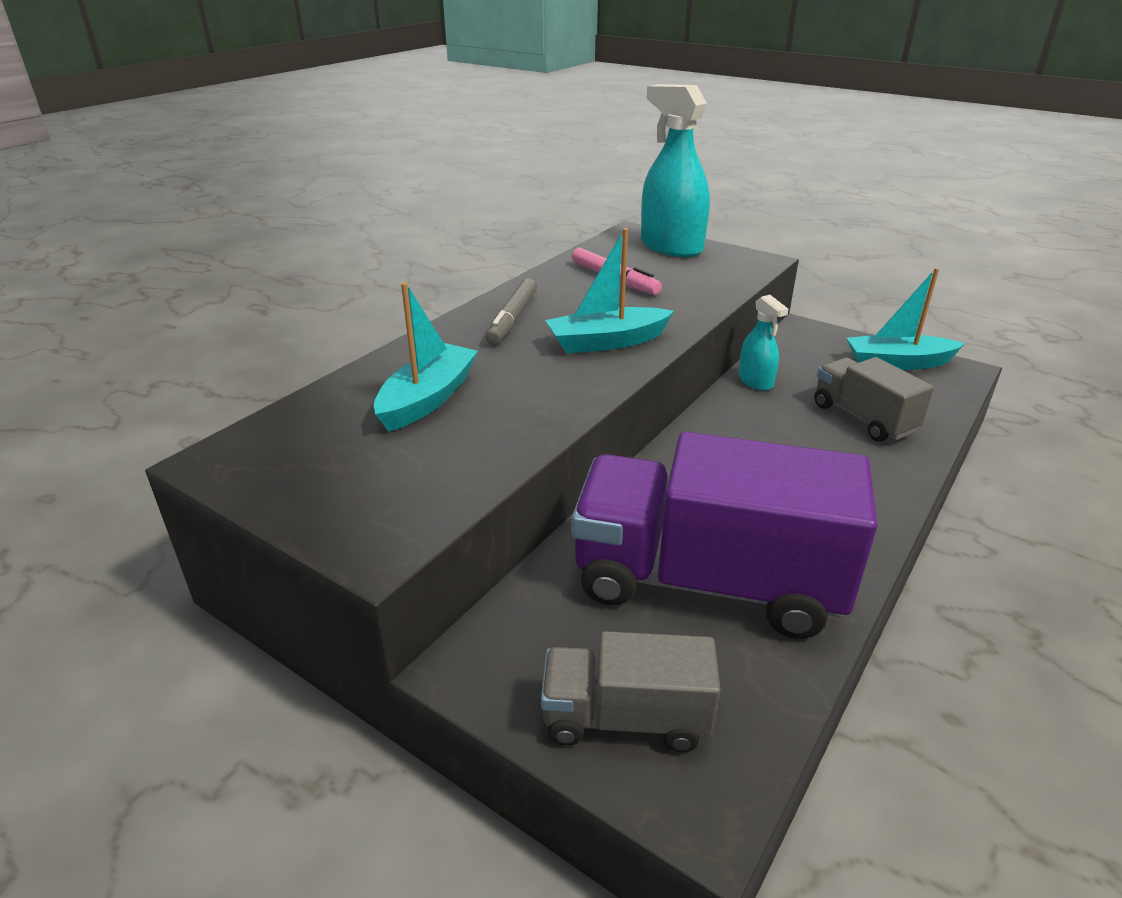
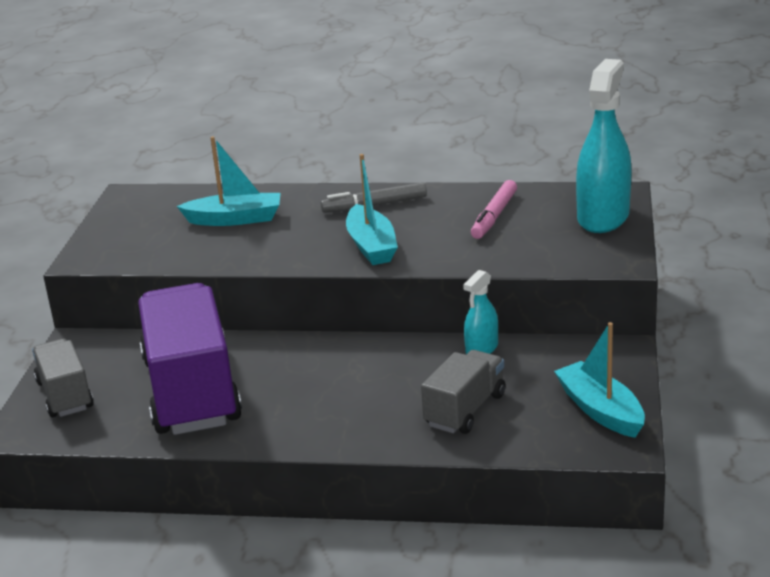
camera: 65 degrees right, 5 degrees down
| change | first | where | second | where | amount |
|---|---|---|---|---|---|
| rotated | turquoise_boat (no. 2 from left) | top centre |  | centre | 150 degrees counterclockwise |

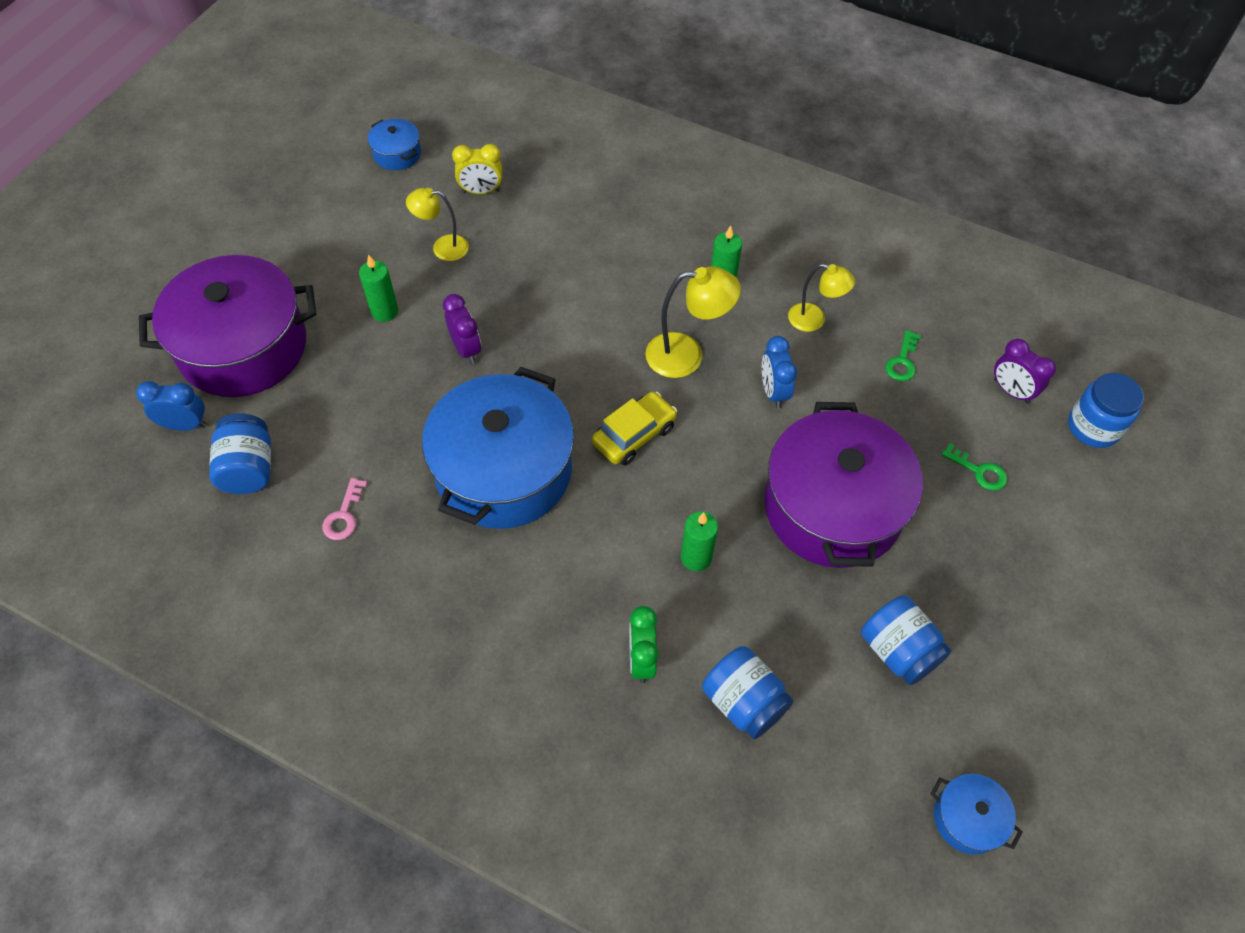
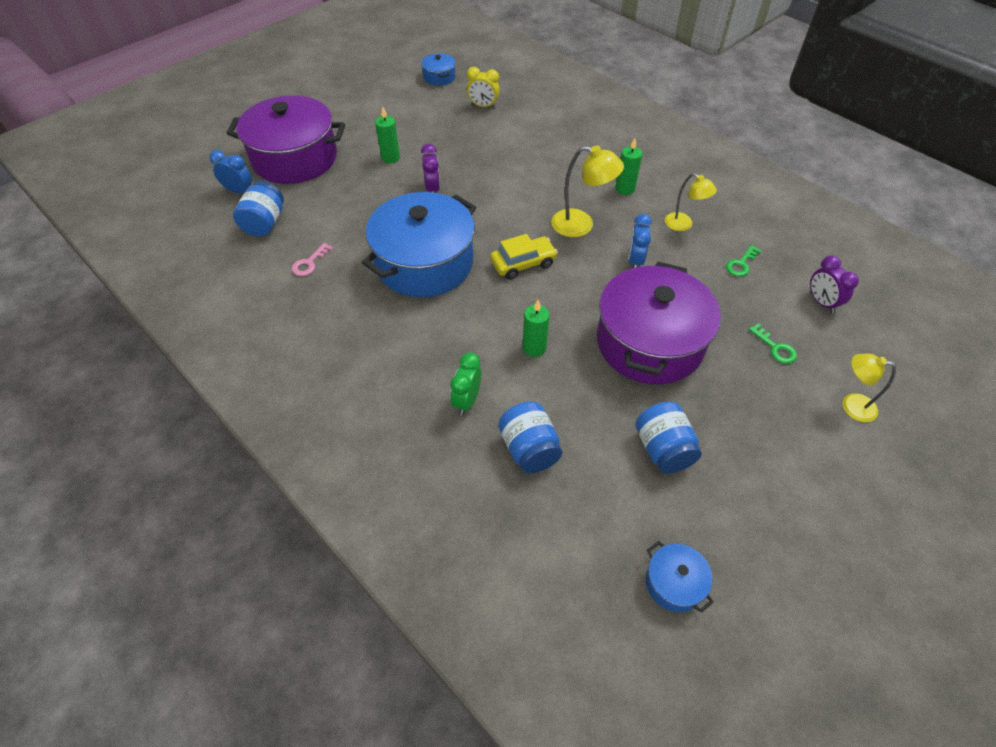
camera: 20 degrees right, 5 degrees down
| change | first | where | second | where | amount |
|---|---|---|---|---|---|
| shifted | yellow_lamp (no. 1 from left in the first image) | top centre | yellow_lamp (no. 3 from left) | middle right |  |
| gone | blue_jar (no. 4 from left) | middle right |  |  |  |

= = =

Work to complete: Your answer should be a precise transcript of the entries, minus the pictures.

Reply:
camera: 65 degrees right, 5 degrees down
| change | first | where | second | where | amount |
|---|---|---|---|---|---|
| rotated | turquoise_boat (no. 2 from left) | top centre |  | centre | 150 degrees counterclockwise |

camera: 20 degrees right, 5 degrees down
| change | first | where | second | where | amount |
|---|---|---|---|---|---|
| shifted | yellow_lamp (no. 1 from left in the first image) | top centre | yellow_lamp (no. 3 from left) | middle right |  |
| gone | blue_jar (no. 4 from left) | middle right |  |  |  |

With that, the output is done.